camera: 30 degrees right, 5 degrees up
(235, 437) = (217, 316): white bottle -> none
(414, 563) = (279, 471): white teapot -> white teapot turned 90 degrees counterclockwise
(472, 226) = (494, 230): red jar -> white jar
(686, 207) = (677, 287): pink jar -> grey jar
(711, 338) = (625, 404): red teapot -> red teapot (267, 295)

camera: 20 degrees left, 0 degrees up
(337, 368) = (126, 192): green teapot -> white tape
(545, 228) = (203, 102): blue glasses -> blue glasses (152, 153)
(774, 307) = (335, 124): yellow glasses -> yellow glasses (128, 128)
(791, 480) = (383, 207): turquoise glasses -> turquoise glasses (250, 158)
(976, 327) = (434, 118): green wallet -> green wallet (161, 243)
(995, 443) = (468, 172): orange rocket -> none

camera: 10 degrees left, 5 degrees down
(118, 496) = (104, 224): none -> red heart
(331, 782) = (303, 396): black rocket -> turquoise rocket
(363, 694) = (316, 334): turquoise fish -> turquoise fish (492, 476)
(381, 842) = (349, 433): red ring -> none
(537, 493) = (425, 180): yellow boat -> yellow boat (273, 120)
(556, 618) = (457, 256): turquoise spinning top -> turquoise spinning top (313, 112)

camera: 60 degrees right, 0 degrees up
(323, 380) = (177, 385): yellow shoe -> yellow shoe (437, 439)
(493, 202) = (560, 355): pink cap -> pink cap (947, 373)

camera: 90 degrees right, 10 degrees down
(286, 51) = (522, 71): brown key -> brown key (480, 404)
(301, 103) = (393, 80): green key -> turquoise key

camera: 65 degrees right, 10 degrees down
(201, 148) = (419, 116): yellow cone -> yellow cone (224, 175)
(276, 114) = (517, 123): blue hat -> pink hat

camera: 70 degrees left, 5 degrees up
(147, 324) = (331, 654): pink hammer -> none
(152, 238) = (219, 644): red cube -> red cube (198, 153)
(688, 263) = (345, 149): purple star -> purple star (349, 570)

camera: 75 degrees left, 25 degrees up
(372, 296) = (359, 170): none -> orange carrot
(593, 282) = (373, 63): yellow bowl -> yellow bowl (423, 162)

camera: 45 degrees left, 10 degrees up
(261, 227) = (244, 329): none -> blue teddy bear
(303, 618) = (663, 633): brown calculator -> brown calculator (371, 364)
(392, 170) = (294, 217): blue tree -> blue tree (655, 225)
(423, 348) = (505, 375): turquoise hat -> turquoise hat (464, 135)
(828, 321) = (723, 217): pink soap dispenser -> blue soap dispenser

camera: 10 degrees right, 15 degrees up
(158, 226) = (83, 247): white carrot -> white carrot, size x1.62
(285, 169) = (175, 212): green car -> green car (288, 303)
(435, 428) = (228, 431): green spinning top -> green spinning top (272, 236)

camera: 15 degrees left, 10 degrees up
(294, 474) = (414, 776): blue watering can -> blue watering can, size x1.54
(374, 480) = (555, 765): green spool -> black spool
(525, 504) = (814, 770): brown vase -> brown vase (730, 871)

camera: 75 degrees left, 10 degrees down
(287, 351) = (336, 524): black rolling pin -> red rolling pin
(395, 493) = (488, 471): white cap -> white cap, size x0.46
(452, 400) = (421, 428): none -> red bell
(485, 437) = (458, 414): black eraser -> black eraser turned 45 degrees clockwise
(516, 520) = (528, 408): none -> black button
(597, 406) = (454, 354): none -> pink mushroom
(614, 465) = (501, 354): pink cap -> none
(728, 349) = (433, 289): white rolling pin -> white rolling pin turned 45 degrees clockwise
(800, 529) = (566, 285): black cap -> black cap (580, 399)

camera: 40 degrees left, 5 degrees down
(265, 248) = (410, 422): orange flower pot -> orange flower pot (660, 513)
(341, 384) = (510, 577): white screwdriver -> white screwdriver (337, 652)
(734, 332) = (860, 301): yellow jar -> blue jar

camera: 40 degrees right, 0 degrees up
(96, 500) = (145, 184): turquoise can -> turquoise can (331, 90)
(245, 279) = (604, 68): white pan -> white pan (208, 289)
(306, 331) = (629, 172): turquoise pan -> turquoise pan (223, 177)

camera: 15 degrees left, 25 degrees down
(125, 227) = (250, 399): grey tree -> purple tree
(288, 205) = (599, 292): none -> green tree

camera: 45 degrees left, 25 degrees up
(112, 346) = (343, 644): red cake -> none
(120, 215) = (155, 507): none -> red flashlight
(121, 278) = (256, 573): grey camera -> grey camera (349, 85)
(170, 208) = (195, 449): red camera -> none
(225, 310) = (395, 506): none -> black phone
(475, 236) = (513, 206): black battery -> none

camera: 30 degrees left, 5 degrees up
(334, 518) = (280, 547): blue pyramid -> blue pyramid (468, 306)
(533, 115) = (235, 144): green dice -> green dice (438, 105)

## PROBLEM REQUIREMENTS:
Filter the records above and copy every line that contains the word "white".

## ANSWER SECTION:
(235, 437) = (217, 316): white bottle -> none
(414, 563) = (279, 471): white teapot -> white teapot turned 90 degrees counterclockwise
(472, 226) = (494, 230): red jar -> white jar
(337, 368) = (126, 192): green teapot -> white tape
(158, 226) = (83, 247): white carrot -> white carrot, size x1.62
(395, 493) = (488, 471): white cap -> white cap, size x0.46
(728, 349) = (433, 289): white rolling pin -> white rolling pin turned 45 degrees clockwise
(341, 384) = (510, 577): white screwdriver -> white screwdriver (337, 652)
(245, 279) = (604, 68): white pan -> white pan (208, 289)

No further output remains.